What follows is a set of entries; retype all of them exactly.

* Data provided *
========================================
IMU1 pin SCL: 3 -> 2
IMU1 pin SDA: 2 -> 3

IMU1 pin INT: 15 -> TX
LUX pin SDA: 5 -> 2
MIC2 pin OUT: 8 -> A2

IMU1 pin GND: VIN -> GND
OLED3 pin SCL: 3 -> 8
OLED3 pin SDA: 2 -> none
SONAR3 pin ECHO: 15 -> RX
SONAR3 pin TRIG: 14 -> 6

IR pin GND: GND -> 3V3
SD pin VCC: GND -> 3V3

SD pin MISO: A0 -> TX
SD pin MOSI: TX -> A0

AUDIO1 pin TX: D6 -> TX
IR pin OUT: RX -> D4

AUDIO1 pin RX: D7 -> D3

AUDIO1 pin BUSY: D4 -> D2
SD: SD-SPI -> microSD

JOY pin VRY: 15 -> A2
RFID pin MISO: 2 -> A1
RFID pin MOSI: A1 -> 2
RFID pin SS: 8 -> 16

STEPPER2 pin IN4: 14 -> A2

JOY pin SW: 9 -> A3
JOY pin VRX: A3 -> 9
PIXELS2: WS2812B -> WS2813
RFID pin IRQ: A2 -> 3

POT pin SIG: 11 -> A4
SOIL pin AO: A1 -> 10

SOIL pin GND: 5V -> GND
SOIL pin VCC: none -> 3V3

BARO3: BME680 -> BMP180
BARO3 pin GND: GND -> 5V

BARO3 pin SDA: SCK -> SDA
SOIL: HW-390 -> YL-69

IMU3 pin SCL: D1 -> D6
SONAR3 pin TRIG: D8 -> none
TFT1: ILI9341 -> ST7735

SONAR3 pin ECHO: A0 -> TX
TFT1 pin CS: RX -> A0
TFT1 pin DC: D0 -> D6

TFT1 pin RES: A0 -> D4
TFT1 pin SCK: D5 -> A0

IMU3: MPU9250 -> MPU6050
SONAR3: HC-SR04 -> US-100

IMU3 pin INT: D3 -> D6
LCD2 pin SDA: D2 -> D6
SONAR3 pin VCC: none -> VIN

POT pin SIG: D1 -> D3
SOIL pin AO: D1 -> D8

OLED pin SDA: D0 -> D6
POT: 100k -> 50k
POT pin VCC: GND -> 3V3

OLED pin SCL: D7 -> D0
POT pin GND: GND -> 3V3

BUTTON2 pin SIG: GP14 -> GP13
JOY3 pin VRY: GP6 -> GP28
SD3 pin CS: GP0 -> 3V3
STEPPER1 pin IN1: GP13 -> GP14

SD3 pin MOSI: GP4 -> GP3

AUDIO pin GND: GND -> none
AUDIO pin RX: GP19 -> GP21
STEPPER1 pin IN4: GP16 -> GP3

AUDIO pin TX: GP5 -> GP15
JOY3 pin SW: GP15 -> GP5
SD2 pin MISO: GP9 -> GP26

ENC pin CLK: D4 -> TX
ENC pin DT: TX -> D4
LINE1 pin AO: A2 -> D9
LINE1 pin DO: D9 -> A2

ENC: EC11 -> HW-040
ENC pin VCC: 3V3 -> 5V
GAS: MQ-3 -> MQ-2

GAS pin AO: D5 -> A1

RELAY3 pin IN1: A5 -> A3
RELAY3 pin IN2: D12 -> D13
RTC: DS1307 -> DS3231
========================================
* Task output *
IMU1 pin SCL: 3 -> 2
IMU1 pin SDA: 2 -> 3

IMU1 pin INT: 15 -> TX
LUX pin SDA: 5 -> 2
MIC2 pin OUT: 8 -> A2

IMU1 pin GND: VIN -> GND
OLED3 pin SCL: 3 -> 8
OLED3 pin SDA: 2 -> none
SONAR3 pin ECHO: 15 -> RX
SONAR3 pin TRIG: 14 -> 6

IR pin GND: GND -> 3V3
SD pin VCC: GND -> 3V3

SD pin MISO: A0 -> TX
SD pin MOSI: TX -> A0

AUDIO1 pin TX: D6 -> TX
IR pin OUT: RX -> D4

AUDIO1 pin RX: D7 -> D3

AUDIO1 pin BUSY: D4 -> D2
SD: SD-SPI -> microSD

JOY pin VRY: 15 -> A2
RFID pin MISO: 2 -> A1
RFID pin MOSI: A1 -> 2
RFID pin SS: 8 -> 16

STEPPER2 pin IN4: 14 -> A2

JOY pin SW: 9 -> A3
JOY pin VRX: A3 -> 9
PIXELS2: WS2812B -> WS2813
RFID pin IRQ: A2 -> 3

POT pin SIG: 11 -> A4
SOIL pin AO: A1 -> 10

SOIL pin GND: 5V -> GND
SOIL pin VCC: none -> 3V3

BARO3: BME680 -> BMP180
BARO3 pin GND: GND -> 5V

BARO3 pin SDA: SCK -> SDA
SOIL: HW-390 -> YL-69

IMU3 pin SCL: D1 -> D6
SONAR3 pin TRIG: D8 -> none
TFT1: ILI9341 -> ST7735

SONAR3 pin ECHO: A0 -> TX
TFT1 pin CS: RX -> A0
TFT1 pin DC: D0 -> D6

TFT1 pin RES: A0 -> D4
TFT1 pin SCK: D5 -> A0

IMU3: MPU9250 -> MPU6050
SONAR3: HC-SR04 -> US-100

IMU3 pin INT: D3 -> D6
LCD2 pin SDA: D2 -> D6
SONAR3 pin VCC: none -> VIN

POT pin SIG: D1 -> D3
SOIL pin AO: D1 -> D8

OLED pin SDA: D0 -> D6
POT: 100k -> 50k
POT pin VCC: GND -> 3V3

OLED pin SCL: D7 -> D0
POT pin GND: GND -> 3V3

BUTTON2 pin SIG: GP14 -> GP13
JOY3 pin VRY: GP6 -> GP28
SD3 pin CS: GP0 -> 3V3
STEPPER1 pin IN1: GP13 -> GP14

SD3 pin MOSI: GP4 -> GP3

AUDIO pin GND: GND -> none
AUDIO pin RX: GP19 -> GP21
STEPPER1 pin IN4: GP16 -> GP3

AUDIO pin TX: GP5 -> GP15
JOY3 pin SW: GP15 -> GP5
SD2 pin MISO: GP9 -> GP26

ENC pin CLK: D4 -> TX
ENC pin DT: TX -> D4
LINE1 pin AO: A2 -> D9
LINE1 pin DO: D9 -> A2

ENC: EC11 -> HW-040
ENC pin VCC: 3V3 -> 5V
GAS: MQ-3 -> MQ-2

GAS pin AO: D5 -> A1

RELAY3 pin IN1: A5 -> A3
RELAY3 pin IN2: D12 -> D13
RTC: DS1307 -> DS3231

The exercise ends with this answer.